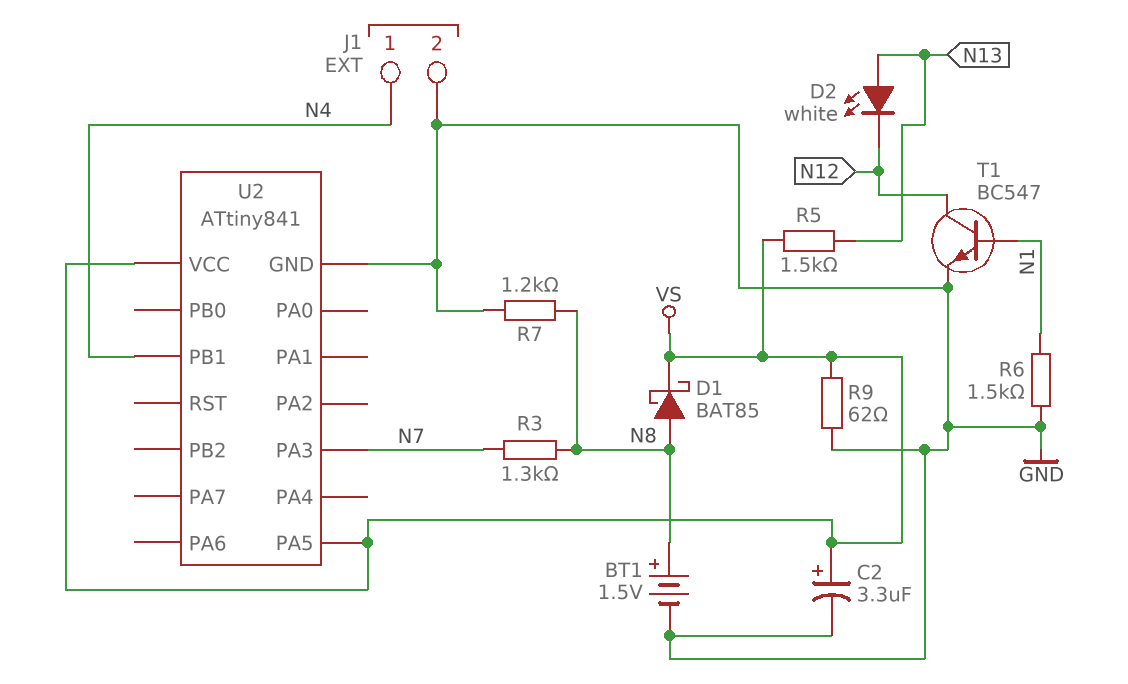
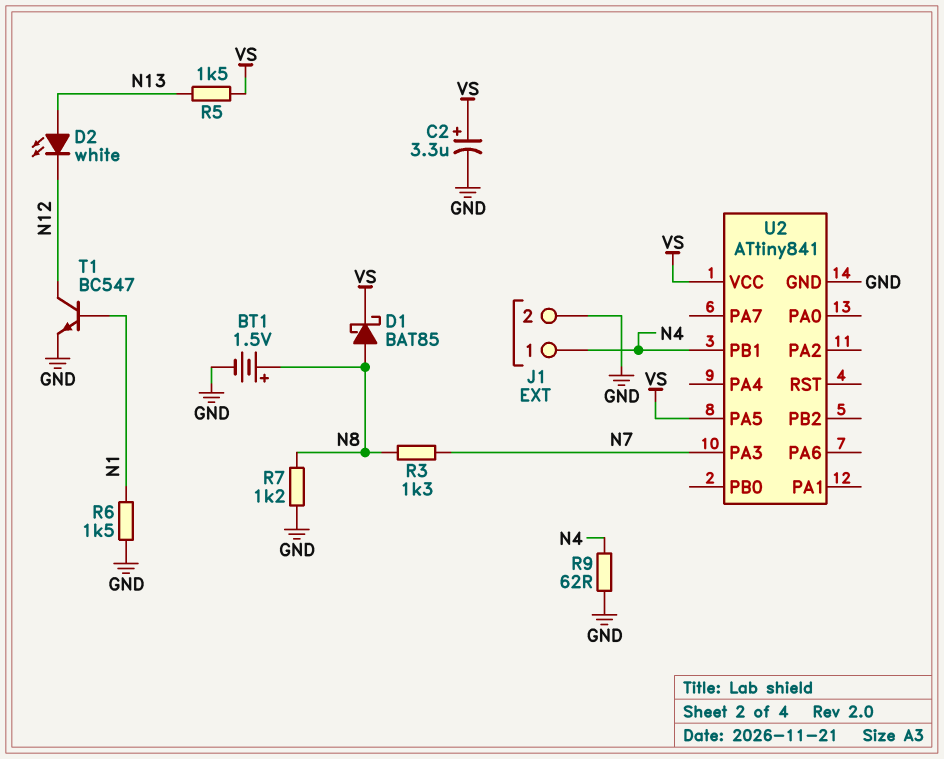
R9: 62 (GND, VS) -> 62 (GND, N4)

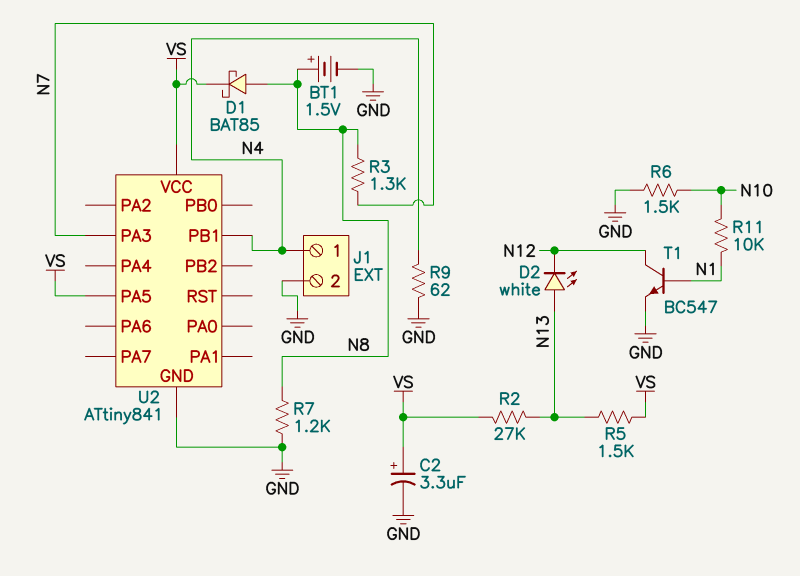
R2: none -> 27k (N13, VS)
R6: 1.5k (GND, N1) -> 1.5k (GND, N10)
R11: none -> 10k (N1, N10)

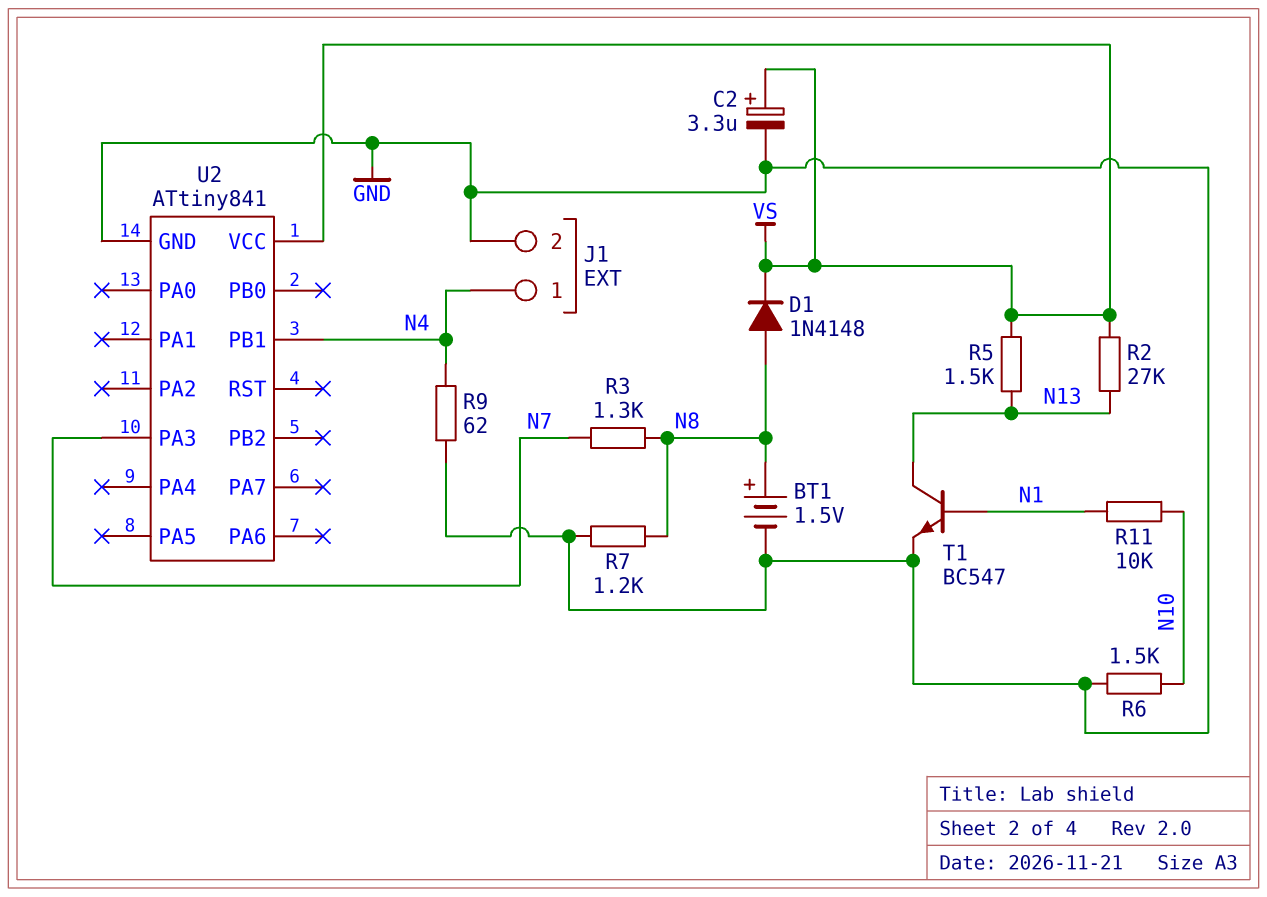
D1: schottky BAT85 (A N8, K VS) -> diode 1N4148 (A N8, K VS)
D2: LED white (A N13, K N12) -> none
T1: NPN BC547 (B N1, C N12, E GND) -> NPN BC547 (B N1, C N13, E GND)
U2 pin PA5: VS -> none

━━━━━━━━

— TASK REQUIREMENTS —
Pictures are to be omitted from the copy, and only the lines from the one containing "R11: none -> 10k (N1, N10)" through the final line of the listing above are to be written out exactly.

— WRITTEN ANSWER —
R11: none -> 10k (N1, N10)

D1: schottky BAT85 (A N8, K VS) -> diode 1N4148 (A N8, K VS)
D2: LED white (A N13, K N12) -> none
T1: NPN BC547 (B N1, C N12, E GND) -> NPN BC547 (B N1, C N13, E GND)
U2 pin PA5: VS -> none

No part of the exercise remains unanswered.